Stored dataset items
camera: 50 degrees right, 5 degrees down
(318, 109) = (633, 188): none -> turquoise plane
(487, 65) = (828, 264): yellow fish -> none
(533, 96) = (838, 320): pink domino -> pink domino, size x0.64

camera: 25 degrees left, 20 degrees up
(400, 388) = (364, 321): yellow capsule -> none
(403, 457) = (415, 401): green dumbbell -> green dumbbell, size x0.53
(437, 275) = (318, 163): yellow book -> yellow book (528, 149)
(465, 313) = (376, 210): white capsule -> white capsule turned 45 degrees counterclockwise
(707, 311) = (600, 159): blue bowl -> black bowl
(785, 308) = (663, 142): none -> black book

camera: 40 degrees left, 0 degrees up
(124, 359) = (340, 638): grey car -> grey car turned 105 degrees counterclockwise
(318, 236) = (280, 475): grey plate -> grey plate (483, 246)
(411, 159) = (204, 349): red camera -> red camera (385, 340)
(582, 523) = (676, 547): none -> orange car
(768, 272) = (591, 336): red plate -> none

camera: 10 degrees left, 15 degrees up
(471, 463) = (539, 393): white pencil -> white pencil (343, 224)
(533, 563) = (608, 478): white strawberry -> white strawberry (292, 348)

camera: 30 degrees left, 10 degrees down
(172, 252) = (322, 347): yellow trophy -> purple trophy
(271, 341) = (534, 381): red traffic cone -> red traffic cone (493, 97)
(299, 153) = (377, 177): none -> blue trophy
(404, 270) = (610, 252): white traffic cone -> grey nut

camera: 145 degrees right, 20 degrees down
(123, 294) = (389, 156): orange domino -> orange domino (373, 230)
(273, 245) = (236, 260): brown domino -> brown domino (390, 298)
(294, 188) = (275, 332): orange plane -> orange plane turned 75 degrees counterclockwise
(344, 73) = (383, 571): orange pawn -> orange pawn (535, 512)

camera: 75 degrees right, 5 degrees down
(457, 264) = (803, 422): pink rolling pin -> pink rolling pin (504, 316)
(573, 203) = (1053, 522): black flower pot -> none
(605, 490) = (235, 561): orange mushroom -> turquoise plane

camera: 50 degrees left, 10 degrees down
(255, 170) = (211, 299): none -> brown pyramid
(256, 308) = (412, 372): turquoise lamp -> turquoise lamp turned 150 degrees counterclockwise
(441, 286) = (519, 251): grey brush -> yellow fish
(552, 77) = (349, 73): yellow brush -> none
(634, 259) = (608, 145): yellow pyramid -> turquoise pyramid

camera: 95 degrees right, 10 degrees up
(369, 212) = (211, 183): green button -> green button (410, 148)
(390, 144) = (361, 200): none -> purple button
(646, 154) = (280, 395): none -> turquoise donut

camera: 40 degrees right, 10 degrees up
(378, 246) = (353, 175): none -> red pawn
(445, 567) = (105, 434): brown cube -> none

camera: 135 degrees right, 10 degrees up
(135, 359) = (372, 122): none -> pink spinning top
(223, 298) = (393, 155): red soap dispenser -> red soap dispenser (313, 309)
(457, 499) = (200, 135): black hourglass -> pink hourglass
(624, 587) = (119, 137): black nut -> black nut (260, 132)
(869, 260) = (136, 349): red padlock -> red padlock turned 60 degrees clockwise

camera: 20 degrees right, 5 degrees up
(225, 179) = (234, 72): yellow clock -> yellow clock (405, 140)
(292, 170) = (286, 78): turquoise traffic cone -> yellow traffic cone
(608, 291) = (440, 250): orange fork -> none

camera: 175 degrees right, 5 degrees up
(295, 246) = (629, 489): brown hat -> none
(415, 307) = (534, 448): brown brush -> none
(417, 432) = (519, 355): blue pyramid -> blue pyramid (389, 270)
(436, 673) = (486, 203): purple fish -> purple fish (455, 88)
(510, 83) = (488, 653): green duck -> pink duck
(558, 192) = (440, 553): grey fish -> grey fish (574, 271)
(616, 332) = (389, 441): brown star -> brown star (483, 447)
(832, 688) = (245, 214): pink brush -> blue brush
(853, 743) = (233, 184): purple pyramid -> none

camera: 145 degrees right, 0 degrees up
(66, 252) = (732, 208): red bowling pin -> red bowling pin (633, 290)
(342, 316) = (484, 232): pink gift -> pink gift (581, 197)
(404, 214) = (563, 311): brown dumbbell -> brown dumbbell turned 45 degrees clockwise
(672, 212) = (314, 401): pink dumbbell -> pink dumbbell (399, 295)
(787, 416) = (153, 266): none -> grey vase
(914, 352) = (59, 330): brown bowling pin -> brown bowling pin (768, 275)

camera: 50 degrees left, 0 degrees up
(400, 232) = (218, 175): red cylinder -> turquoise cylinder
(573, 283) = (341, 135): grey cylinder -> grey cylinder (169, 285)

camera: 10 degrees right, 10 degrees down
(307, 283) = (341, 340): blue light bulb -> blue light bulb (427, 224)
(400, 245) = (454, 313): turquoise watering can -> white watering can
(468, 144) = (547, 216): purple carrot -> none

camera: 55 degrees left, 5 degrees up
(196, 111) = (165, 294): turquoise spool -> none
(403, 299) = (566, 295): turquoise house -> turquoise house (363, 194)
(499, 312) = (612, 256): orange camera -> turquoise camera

Task directions ::
The required answer is the run of lines above, starting at the line with "camera: 145 degrees right, 0 degrees up" and ending at the line with "(196, 111) = (165, 294): turquoise", reproduced exactly with both ends.

Result ::
camera: 145 degrees right, 0 degrees up
(66, 252) = (732, 208): red bowling pin -> red bowling pin (633, 290)
(342, 316) = (484, 232): pink gift -> pink gift (581, 197)
(404, 214) = (563, 311): brown dumbbell -> brown dumbbell turned 45 degrees clockwise
(672, 212) = (314, 401): pink dumbbell -> pink dumbbell (399, 295)
(787, 416) = (153, 266): none -> grey vase
(914, 352) = (59, 330): brown bowling pin -> brown bowling pin (768, 275)

camera: 50 degrees left, 0 degrees up
(400, 232) = (218, 175): red cylinder -> turquoise cylinder
(573, 283) = (341, 135): grey cylinder -> grey cylinder (169, 285)

camera: 10 degrees right, 10 degrees down
(307, 283) = (341, 340): blue light bulb -> blue light bulb (427, 224)
(400, 245) = (454, 313): turquoise watering can -> white watering can
(468, 144) = (547, 216): purple carrot -> none

camera: 55 degrees left, 5 degrees up
(196, 111) = (165, 294): turquoise spool -> none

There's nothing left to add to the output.